* Provided material *
========
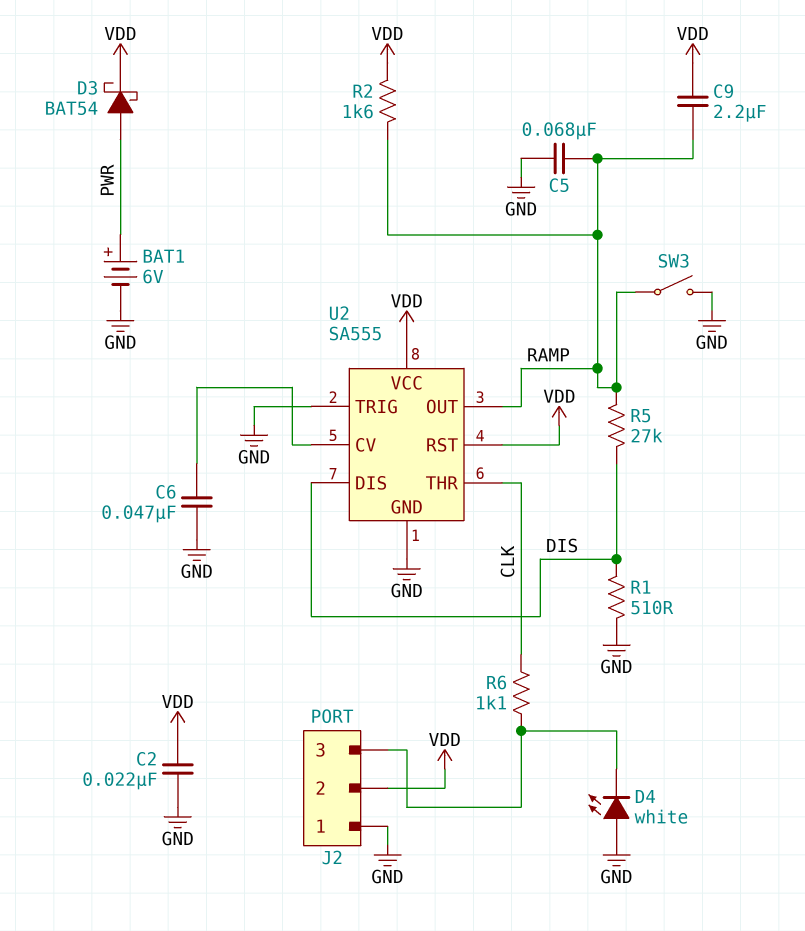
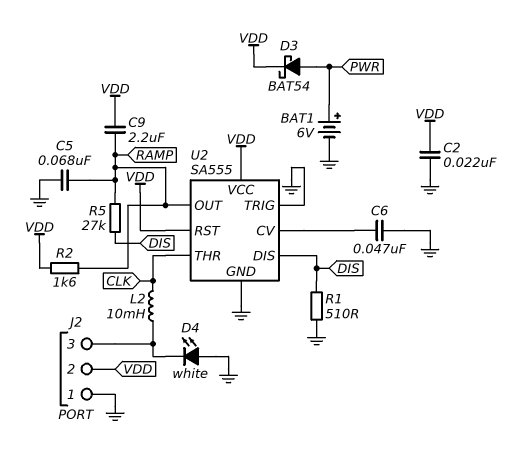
L2: none -> 10mH (CLK, J2/3)
R6: 1.1k (CLK, J2/3) -> none
SW3: switch (GND, RAMP) -> none

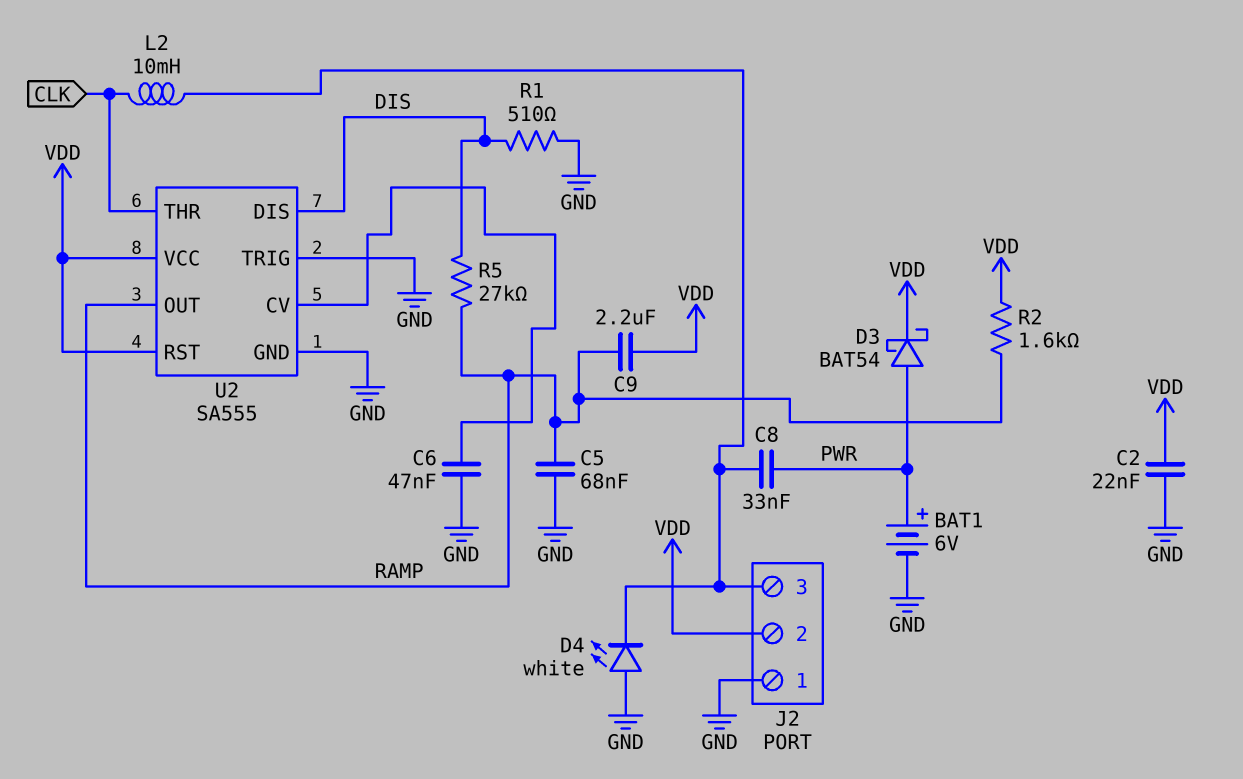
C8: none -> 33nF (J2/3, PWR)

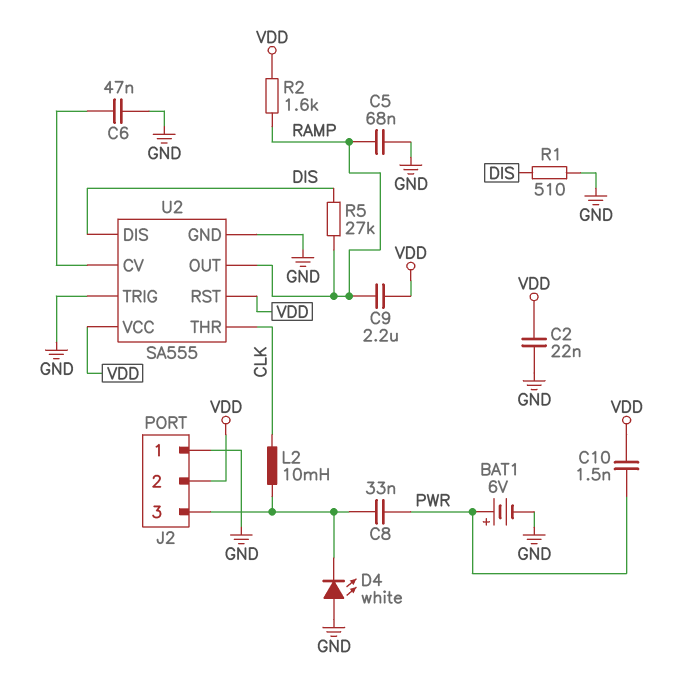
C10: none -> 1.5nF (PWR, VDD)
D3: schottky BAT54 (A PWR, K VDD) -> none

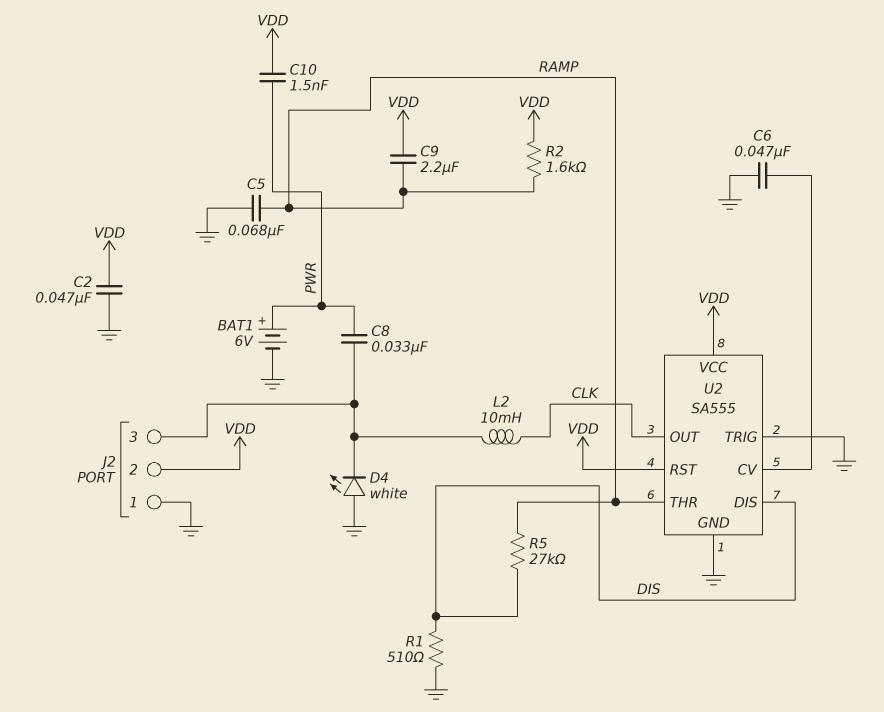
C2: 22nF (GND, VDD) -> 47nF (GND, VDD)
U2 pin OUT: RAMP -> CLK
U2 pin THR: CLK -> RAMP

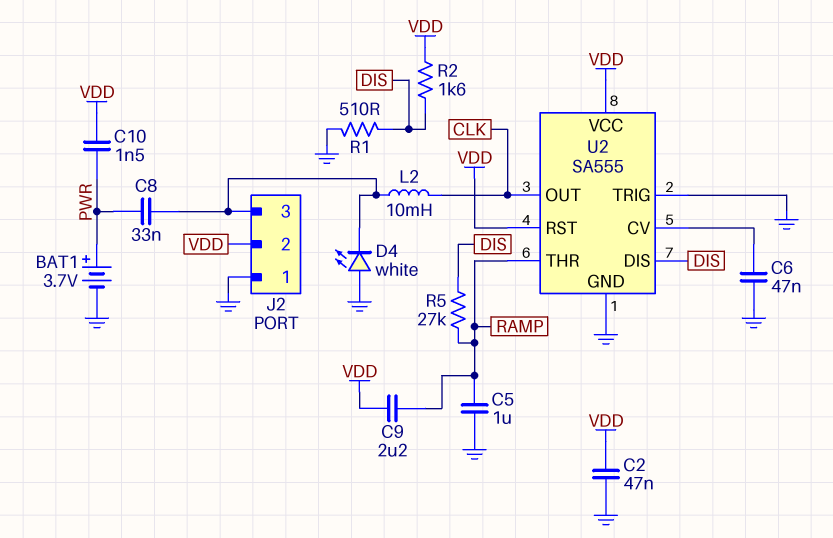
BAT1: 6V (plus PWR, minus GND) -> 3.7V (plus PWR, minus GND)
C5: 68nF (GND, RAMP) -> 1uF (GND, RAMP)
R2: 1.6k (RAMP, VDD) -> 1.6k (DIS, VDD)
========
* Exercise prompt *
Omit the pictures, then output the rest of the listing exactly.

* Answer to the problem *
L2: none -> 10mH (CLK, J2/3)
R6: 1.1k (CLK, J2/3) -> none
SW3: switch (GND, RAMP) -> none

C8: none -> 33nF (J2/3, PWR)

C10: none -> 1.5nF (PWR, VDD)
D3: schottky BAT54 (A PWR, K VDD) -> none

C2: 22nF (GND, VDD) -> 47nF (GND, VDD)
U2 pin OUT: RAMP -> CLK
U2 pin THR: CLK -> RAMP

BAT1: 6V (plus PWR, minus GND) -> 3.7V (plus PWR, minus GND)
C5: 68nF (GND, RAMP) -> 1uF (GND, RAMP)
R2: 1.6k (RAMP, VDD) -> 1.6k (DIS, VDD)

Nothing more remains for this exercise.